Reproduce from the records below, with no pictures, exactly the lines between the one containing "orange line: rotated 63 degrees clockwise" and the one containing "gray square: rotated 32 degrees clockwise", inclusive.

# Listed records
*** Begin section ***
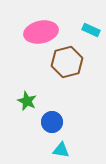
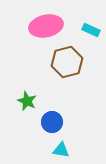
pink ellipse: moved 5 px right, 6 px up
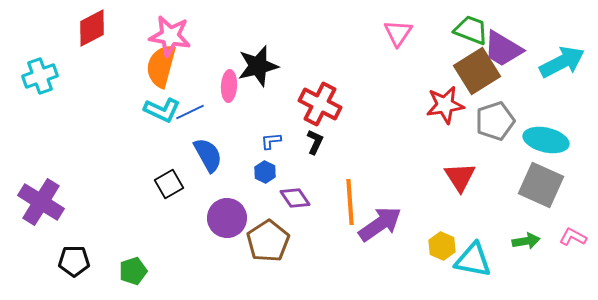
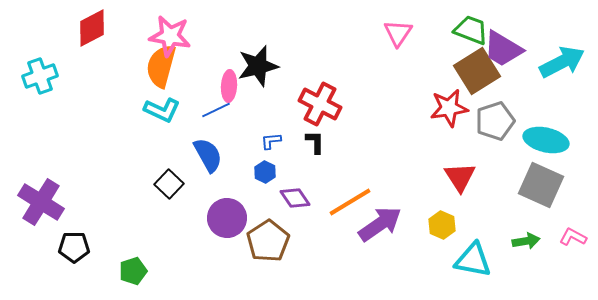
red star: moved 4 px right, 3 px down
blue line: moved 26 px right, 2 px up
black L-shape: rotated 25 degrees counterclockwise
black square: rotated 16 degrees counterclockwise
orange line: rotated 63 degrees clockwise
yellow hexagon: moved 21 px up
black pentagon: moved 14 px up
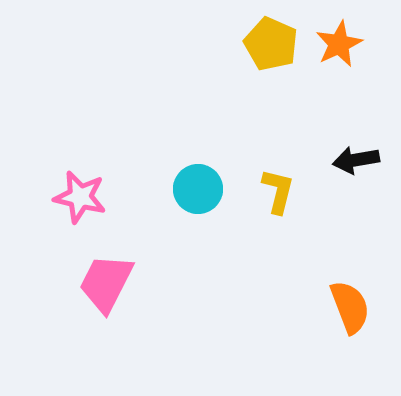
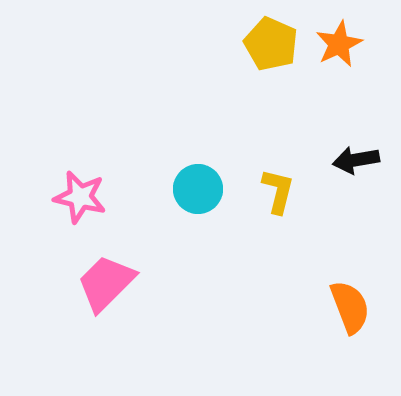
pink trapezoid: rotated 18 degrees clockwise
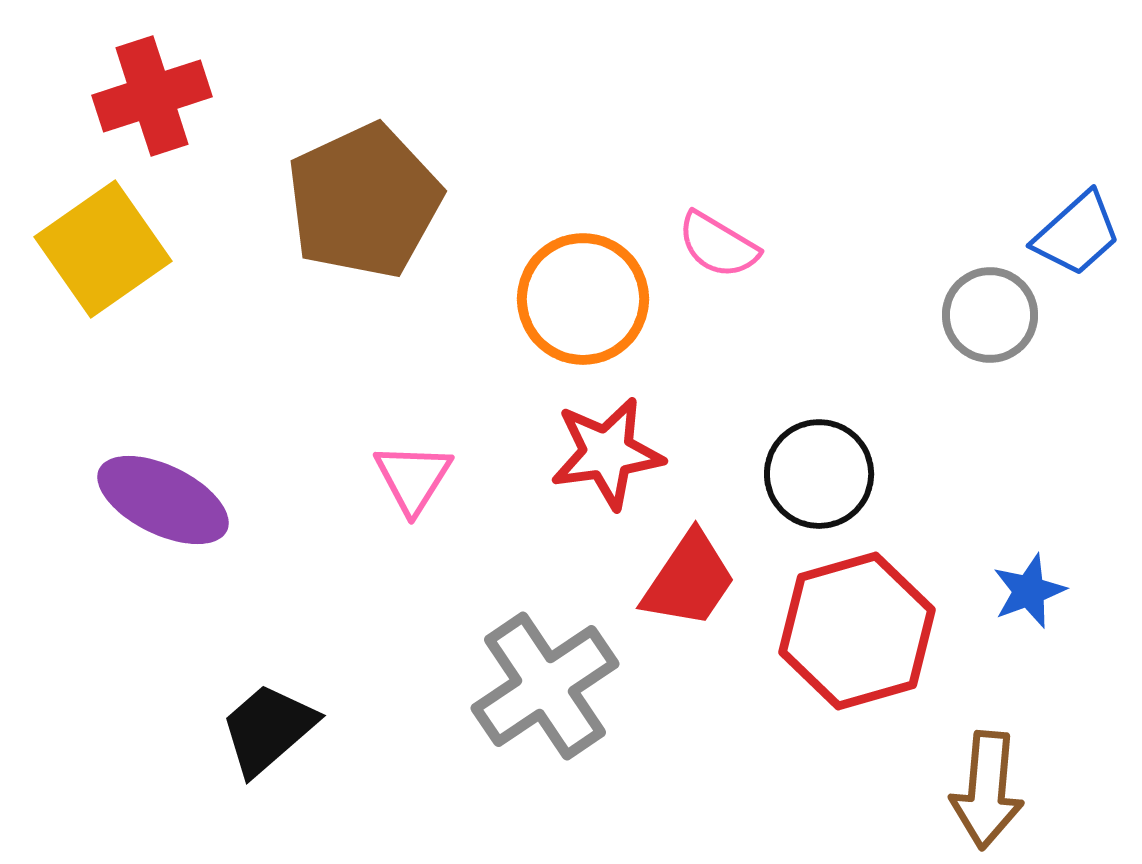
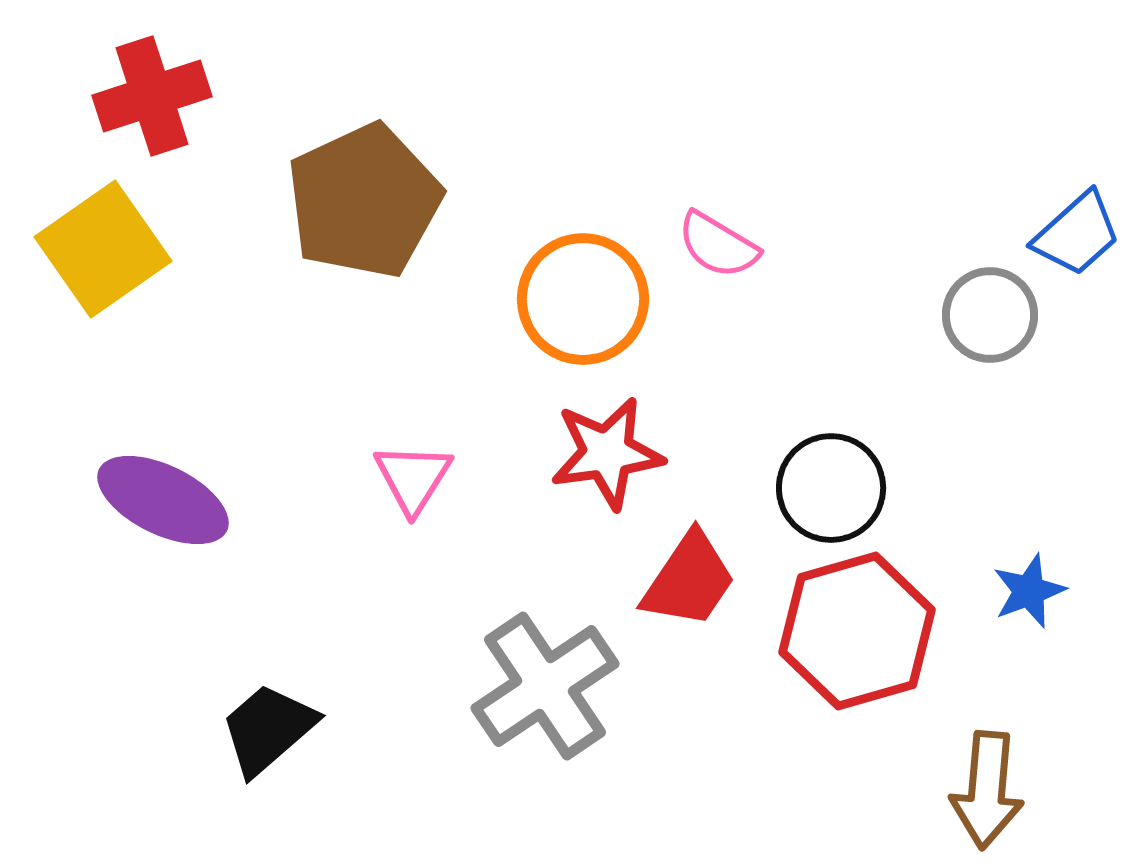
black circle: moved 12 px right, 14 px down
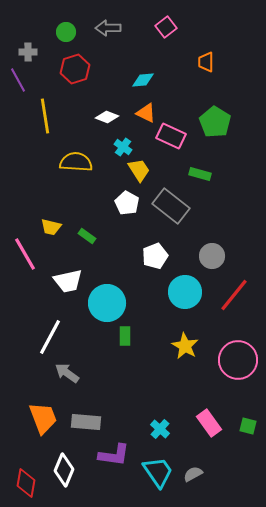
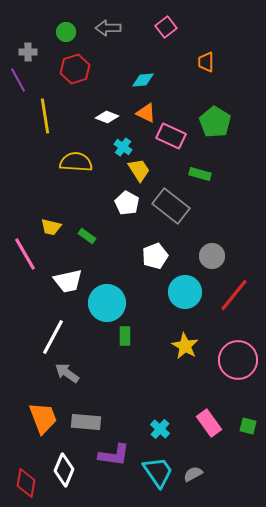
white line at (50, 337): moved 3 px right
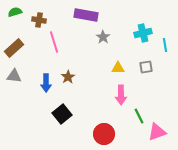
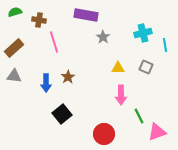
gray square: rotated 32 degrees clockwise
*** End section ***
*** Begin section ***
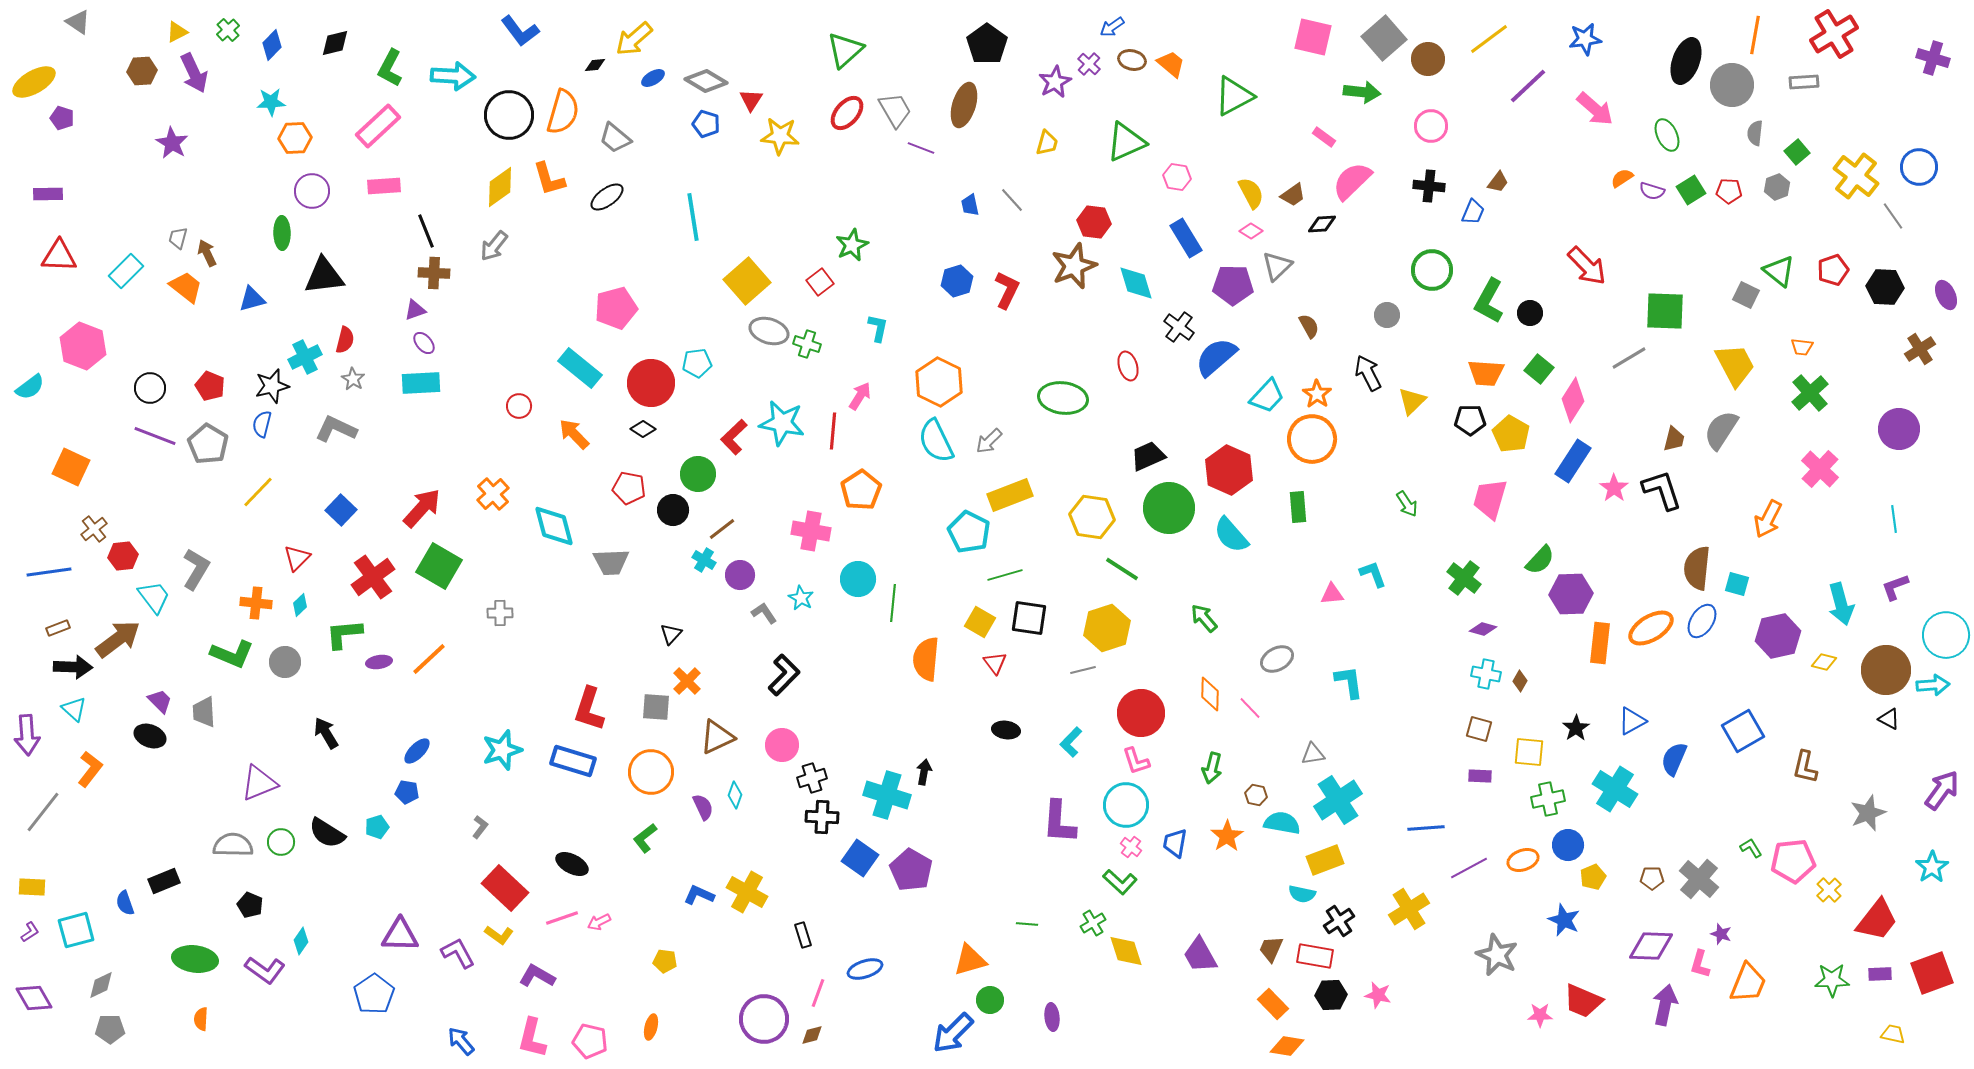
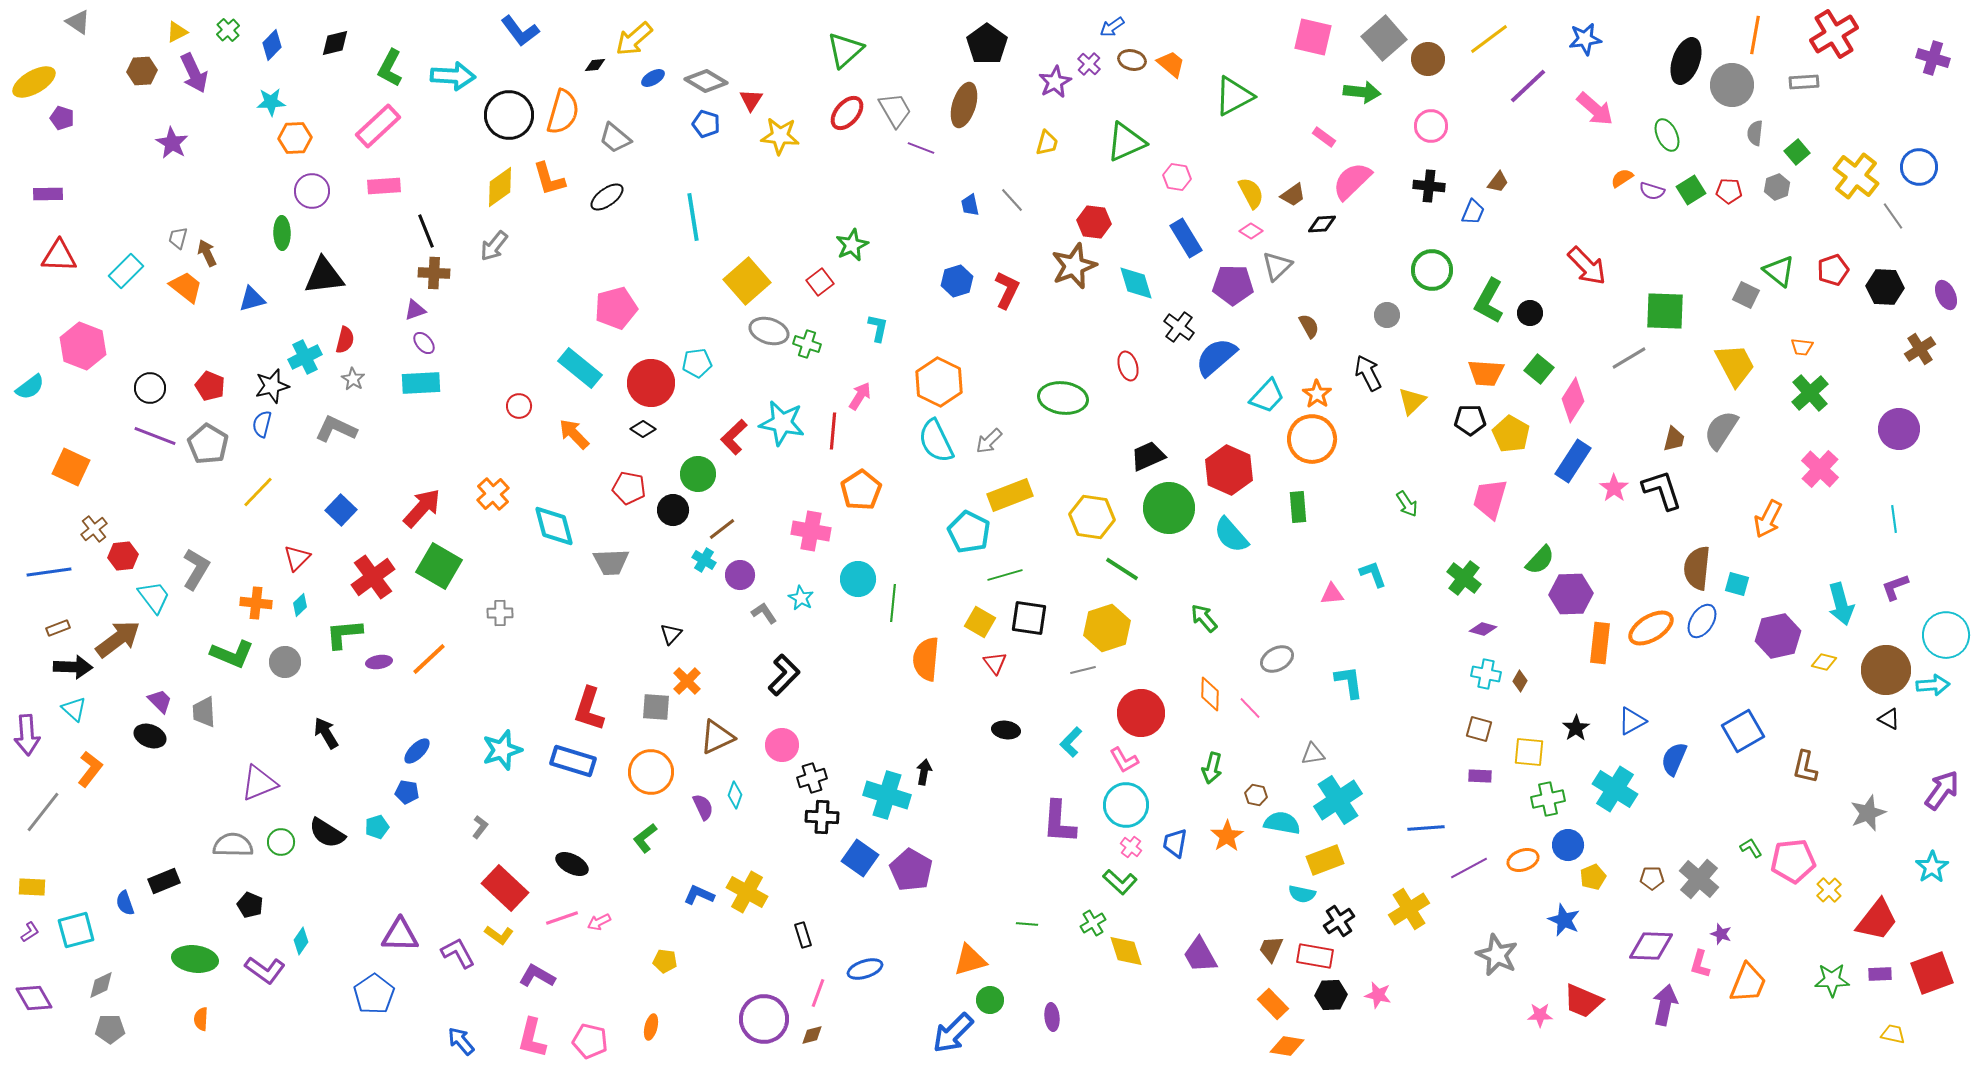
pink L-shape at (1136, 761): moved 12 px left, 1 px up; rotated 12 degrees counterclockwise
*** End section ***
# Exercise result
orange line: rotated 63 degrees clockwise
yellow hexagon: moved 21 px up
black pentagon: moved 14 px up
pink trapezoid: rotated 18 degrees clockwise
black circle: moved 12 px right, 14 px down
white line at (50, 337): moved 3 px right
gray square: rotated 32 degrees clockwise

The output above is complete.